> _Records for processing_:
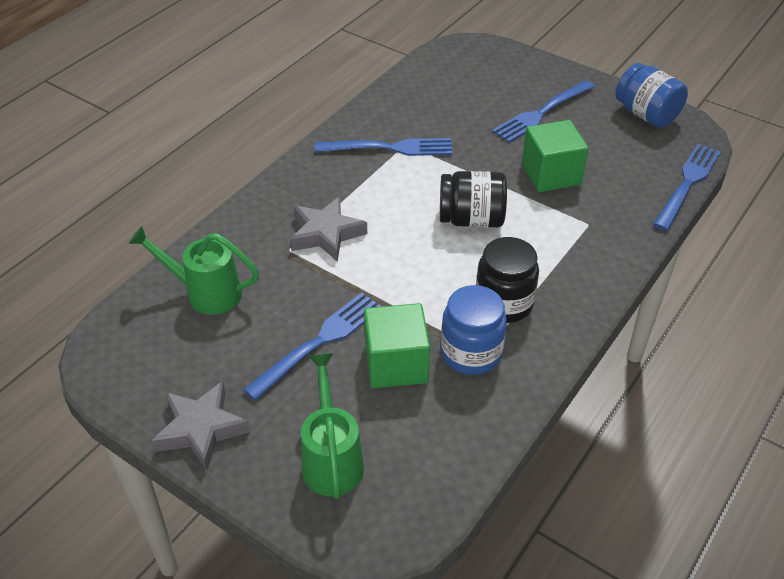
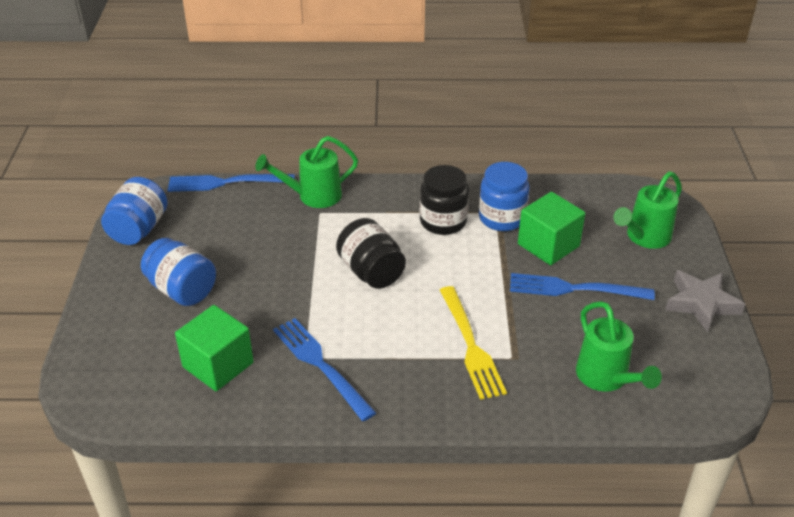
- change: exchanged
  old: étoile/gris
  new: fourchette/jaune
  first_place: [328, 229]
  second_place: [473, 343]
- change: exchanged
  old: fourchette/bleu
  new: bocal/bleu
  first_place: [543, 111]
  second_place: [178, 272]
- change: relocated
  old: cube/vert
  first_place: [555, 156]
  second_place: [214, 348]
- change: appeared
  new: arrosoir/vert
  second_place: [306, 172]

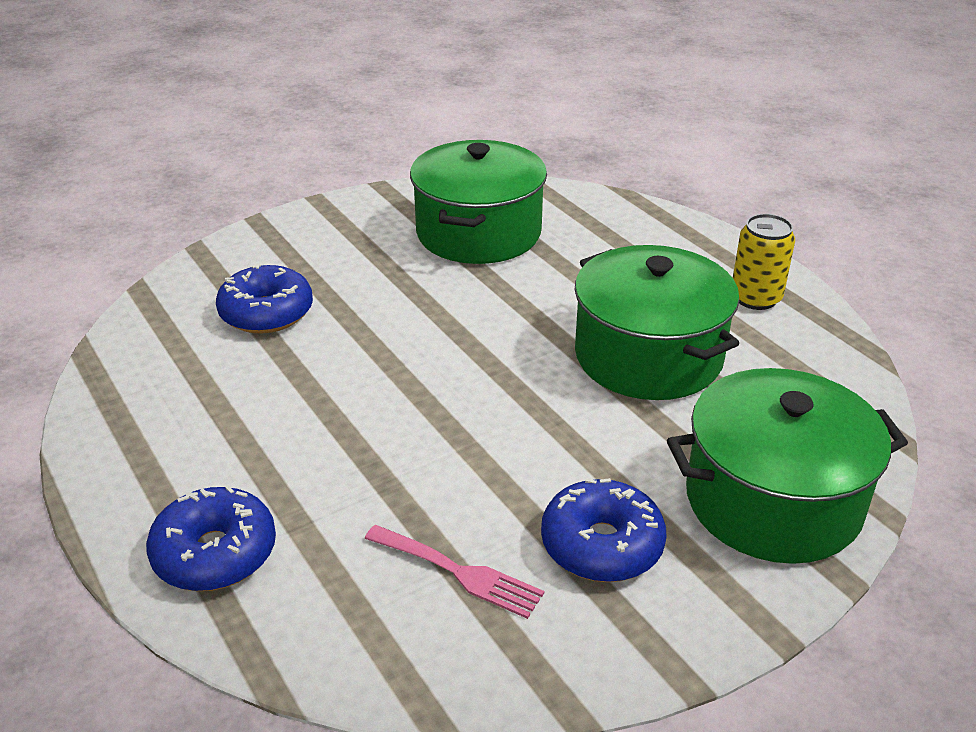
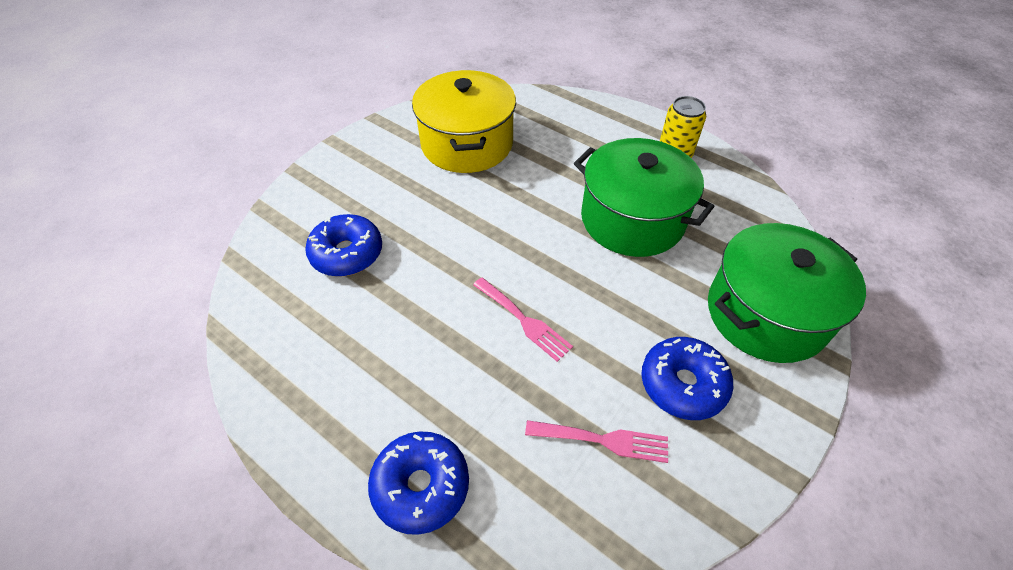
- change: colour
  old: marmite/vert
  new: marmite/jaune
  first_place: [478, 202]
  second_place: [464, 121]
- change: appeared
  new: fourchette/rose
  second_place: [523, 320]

> _What the exercise asks_:
Repeat the preceding records precisely, and leave every picture out of the copy.

> _Answer to this task_:
- change: exchanged
  old: étoile/gris
  new: fourchette/jaune
  first_place: [328, 229]
  second_place: [473, 343]
- change: exchanged
  old: fourchette/bleu
  new: bocal/bleu
  first_place: [543, 111]
  second_place: [178, 272]
- change: relocated
  old: cube/vert
  first_place: [555, 156]
  second_place: [214, 348]
- change: appeared
  new: arrosoir/vert
  second_place: [306, 172]

- change: colour
  old: marmite/vert
  new: marmite/jaune
  first_place: [478, 202]
  second_place: [464, 121]
- change: appeared
  new: fourchette/rose
  second_place: [523, 320]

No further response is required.